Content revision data

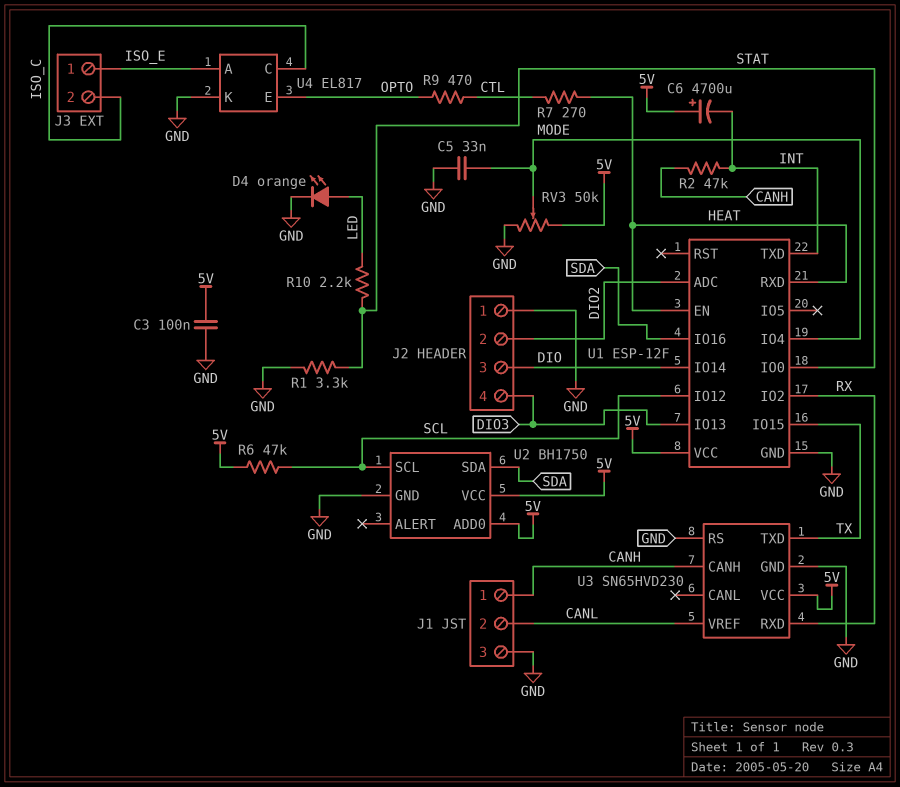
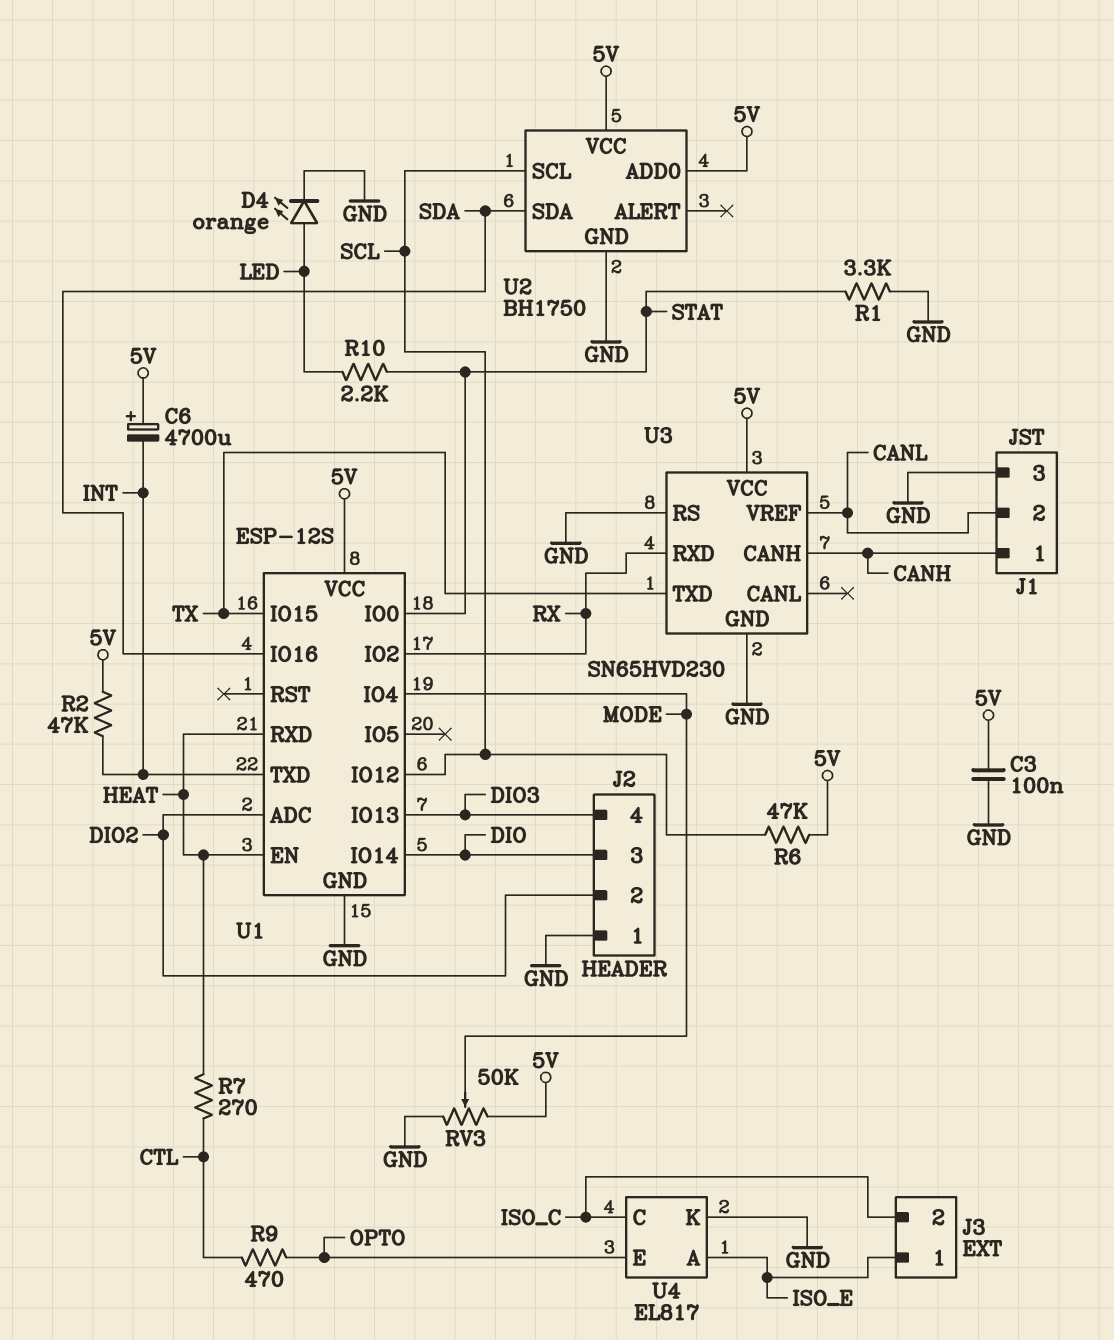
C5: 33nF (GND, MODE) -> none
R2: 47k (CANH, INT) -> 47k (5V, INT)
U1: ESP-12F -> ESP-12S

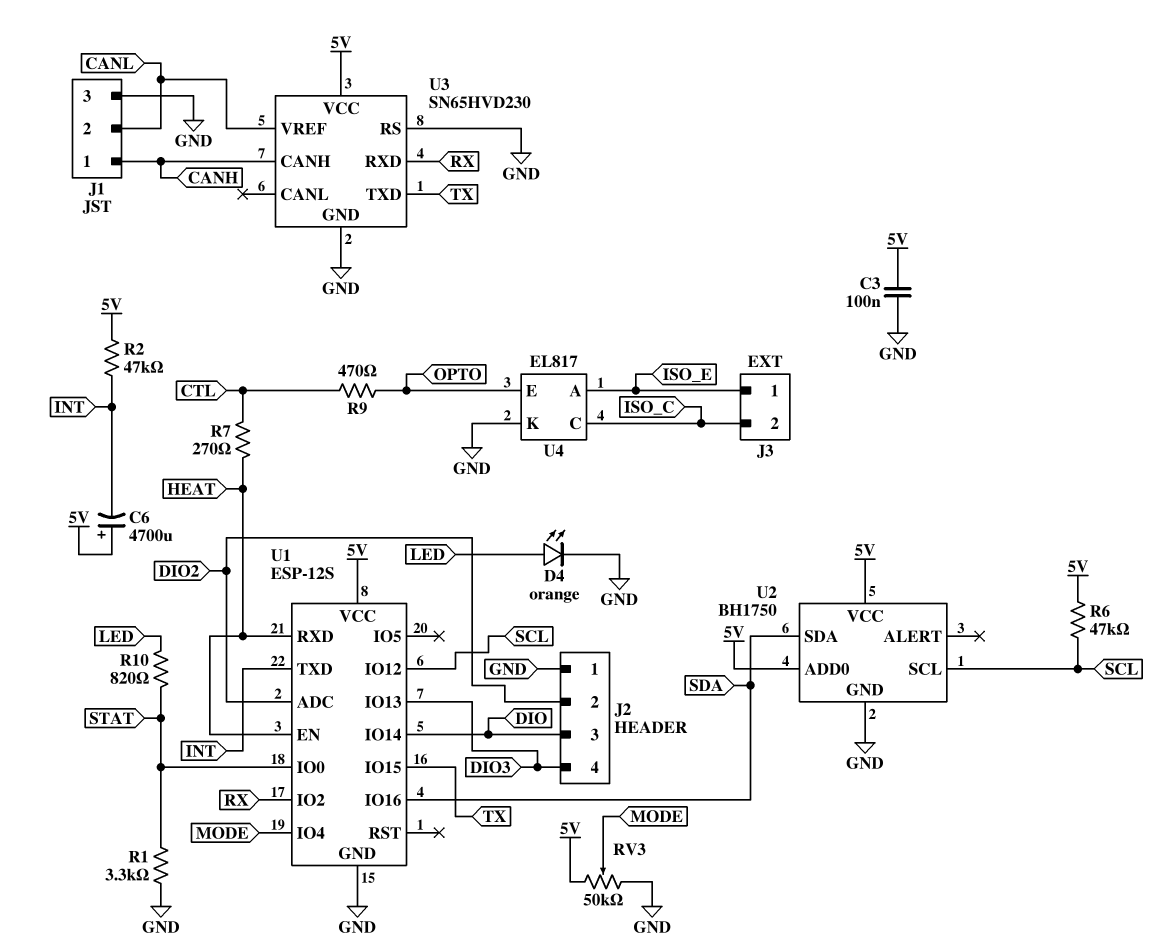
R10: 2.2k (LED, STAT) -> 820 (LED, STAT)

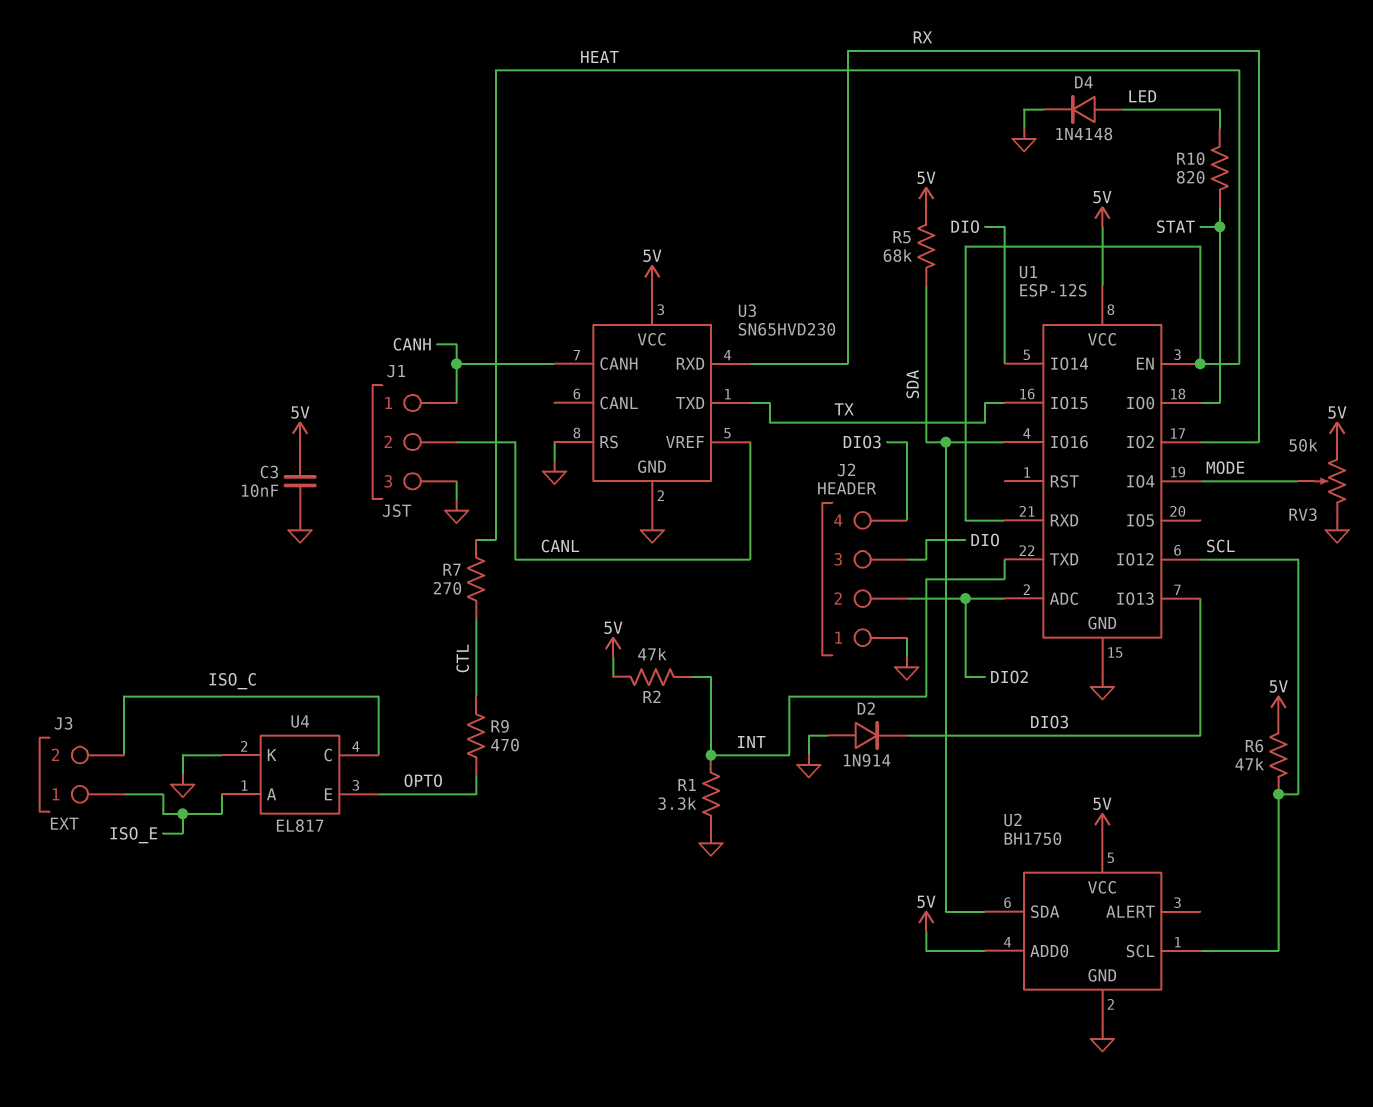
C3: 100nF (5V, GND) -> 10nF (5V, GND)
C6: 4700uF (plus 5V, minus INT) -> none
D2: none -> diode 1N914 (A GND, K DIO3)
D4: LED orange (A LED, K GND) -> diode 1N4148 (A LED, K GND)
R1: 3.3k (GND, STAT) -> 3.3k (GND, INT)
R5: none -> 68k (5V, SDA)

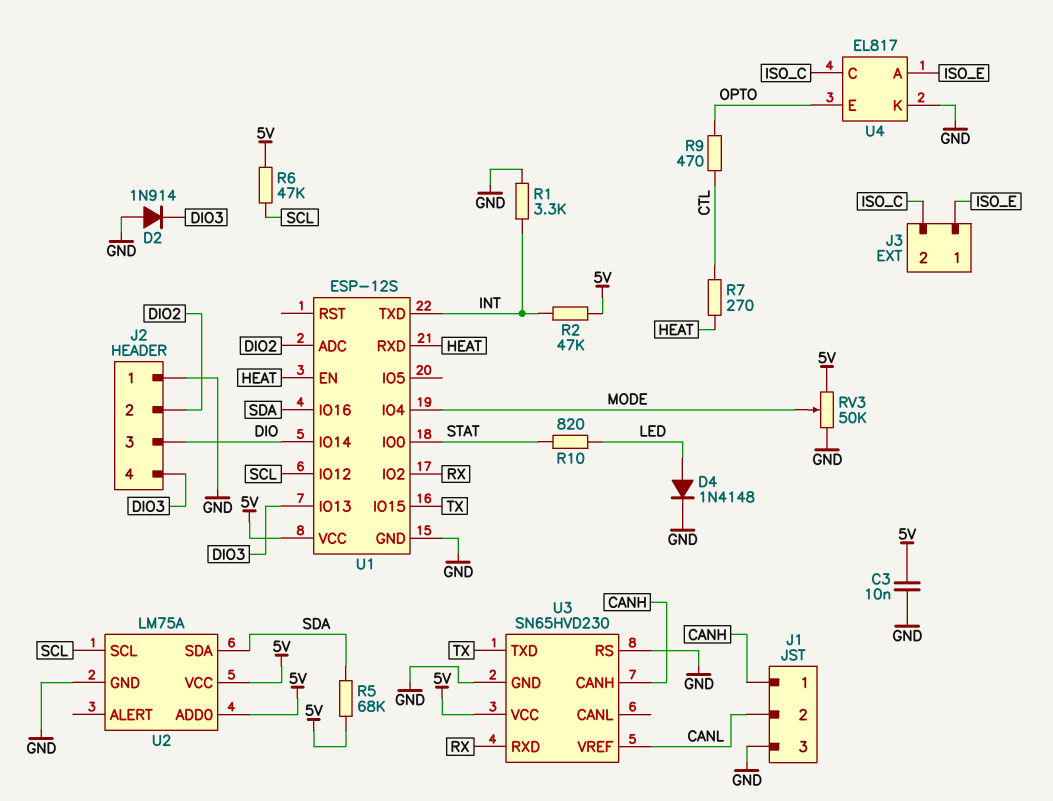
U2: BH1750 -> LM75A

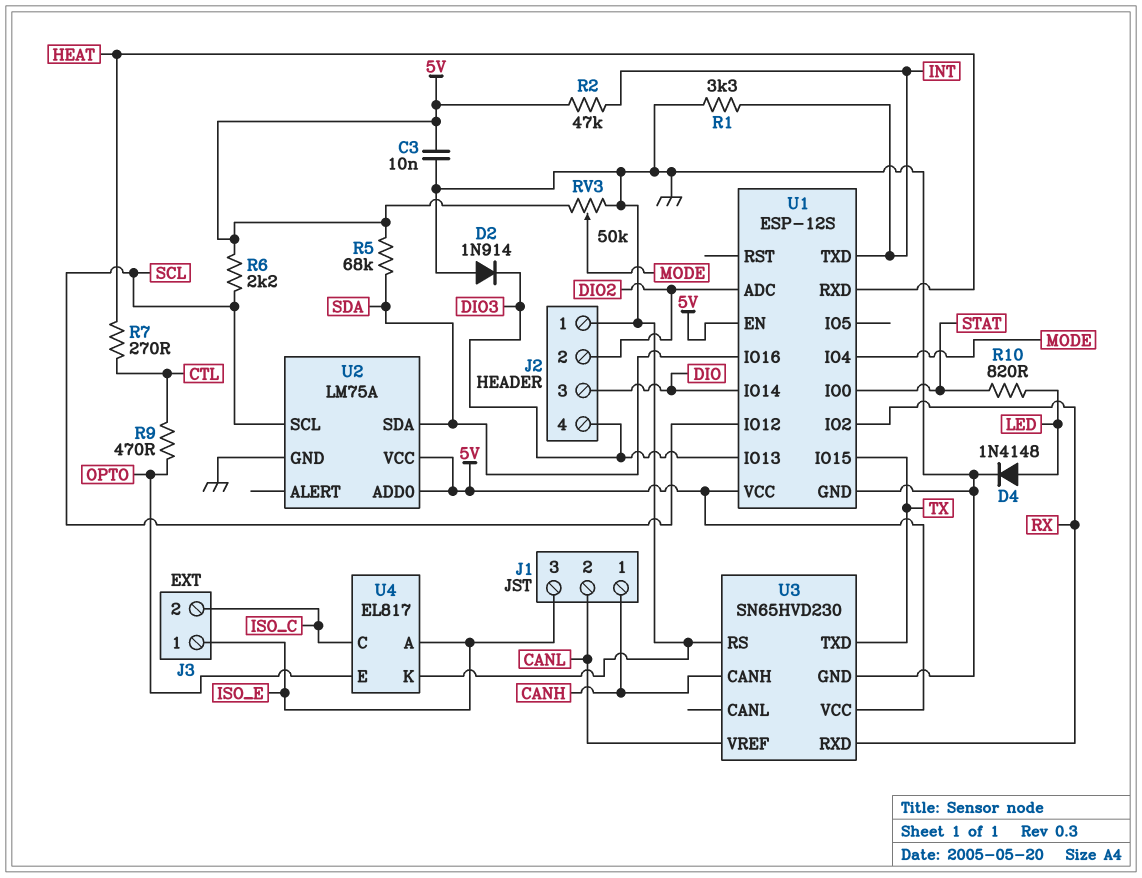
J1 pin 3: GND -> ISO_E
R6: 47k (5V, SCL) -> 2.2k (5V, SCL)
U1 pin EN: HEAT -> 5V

#### Task goal
A verbatim copy of all the records, minus the pictures, is the expected answer.

#### Answer for this exercise
C5: 33nF (GND, MODE) -> none
R2: 47k (CANH, INT) -> 47k (5V, INT)
U1: ESP-12F -> ESP-12S

R10: 2.2k (LED, STAT) -> 820 (LED, STAT)

C3: 100nF (5V, GND) -> 10nF (5V, GND)
C6: 4700uF (plus 5V, minus INT) -> none
D2: none -> diode 1N914 (A GND, K DIO3)
D4: LED orange (A LED, K GND) -> diode 1N4148 (A LED, K GND)
R1: 3.3k (GND, STAT) -> 3.3k (GND, INT)
R5: none -> 68k (5V, SDA)

U2: BH1750 -> LM75A

J1 pin 3: GND -> ISO_E
R6: 47k (5V, SCL) -> 2.2k (5V, SCL)
U1 pin EN: HEAT -> 5V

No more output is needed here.